What you are asked to do: Every line in the listing that holds "RESET" counts once; state the total and nothing more.

(Records for the task Opens)

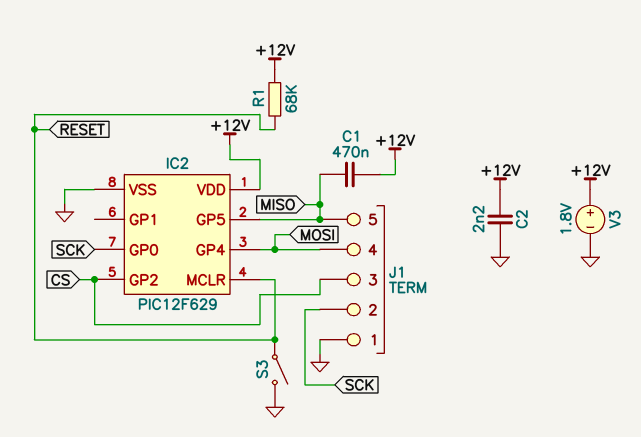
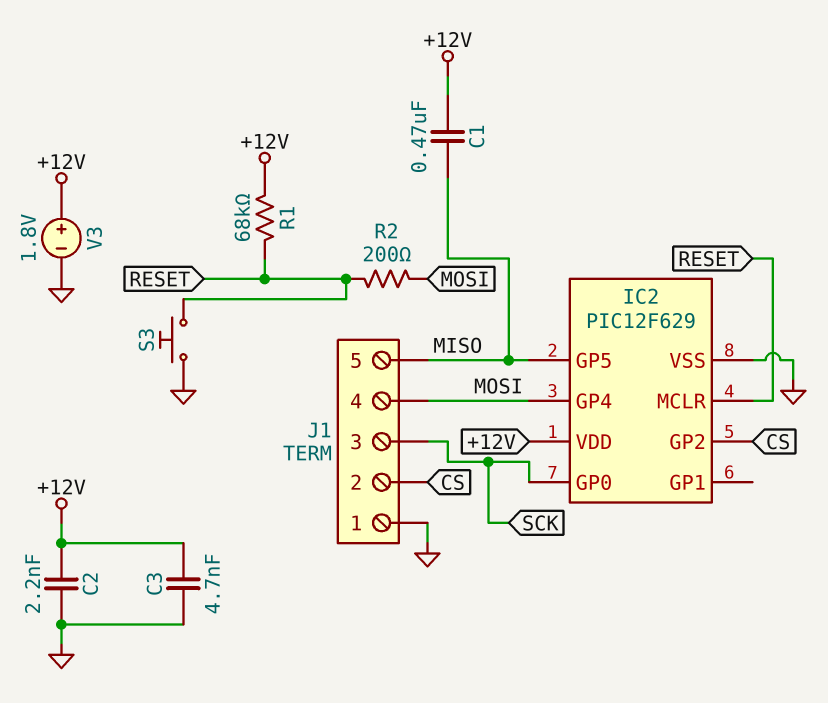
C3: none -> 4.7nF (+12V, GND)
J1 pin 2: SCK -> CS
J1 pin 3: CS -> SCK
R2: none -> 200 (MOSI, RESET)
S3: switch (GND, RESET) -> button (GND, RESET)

(Records for the task Closes)

Result for this exercise: 2